_ACTIVITY_: Once you find a line containing the word "rectangle" in the entries below, copy it.

**** DATA EXTRACT

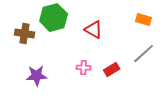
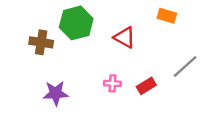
orange rectangle: (144, 20) -> (167, 16), moved

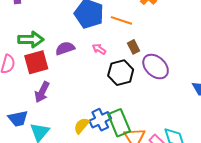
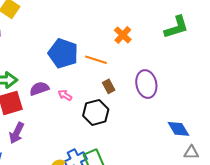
pink arrow: (99, 49) -> (65, 95), moved
purple ellipse: (156, 67) -> (146, 84), moved, turned 36

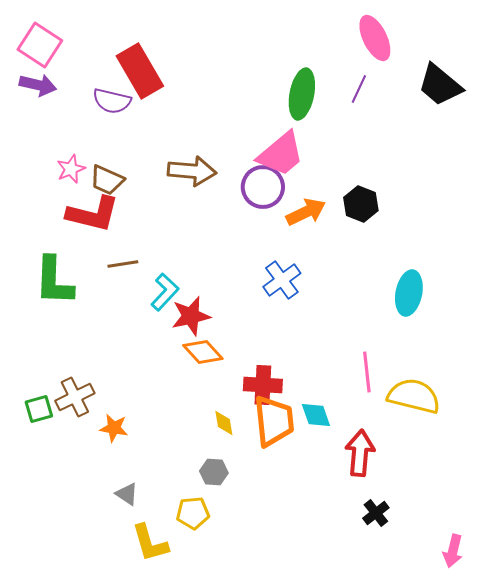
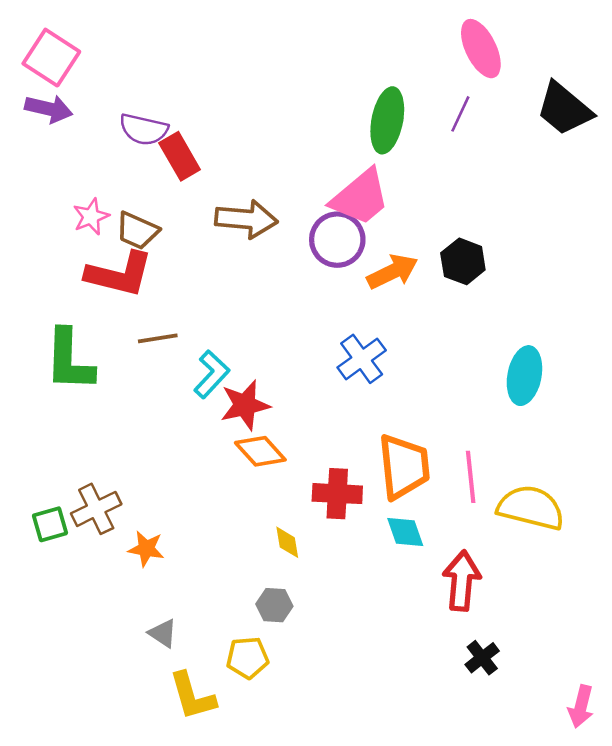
red rectangle: (140, 71) -> (180, 156), moved, size x0.7
orange trapezoid: (274, 421) -> (404, 467), moved

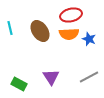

********

_SOLUTION FOR THIS TASK_:
orange rectangle: (144, 20) -> (167, 16), moved
red rectangle: (140, 71) -> (180, 156), moved, size x0.7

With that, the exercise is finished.